[Multi-step shape changes]

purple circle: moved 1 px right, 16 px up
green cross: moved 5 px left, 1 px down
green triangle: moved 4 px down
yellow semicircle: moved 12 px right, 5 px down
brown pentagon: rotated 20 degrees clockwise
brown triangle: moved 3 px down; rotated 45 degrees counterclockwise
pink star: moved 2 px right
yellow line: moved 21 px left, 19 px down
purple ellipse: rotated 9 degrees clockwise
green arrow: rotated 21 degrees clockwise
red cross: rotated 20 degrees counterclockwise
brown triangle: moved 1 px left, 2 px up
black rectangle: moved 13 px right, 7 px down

◆ Exercise aim:
Please retype the data exactly as it stands, from its first line down to the line that contains "brown pentagon: rotated 20 degrees clockwise", then stop.

◆ Task solution:
purple circle: moved 1 px right, 16 px up
green cross: moved 5 px left, 1 px down
green triangle: moved 4 px down
yellow semicircle: moved 12 px right, 5 px down
brown pentagon: rotated 20 degrees clockwise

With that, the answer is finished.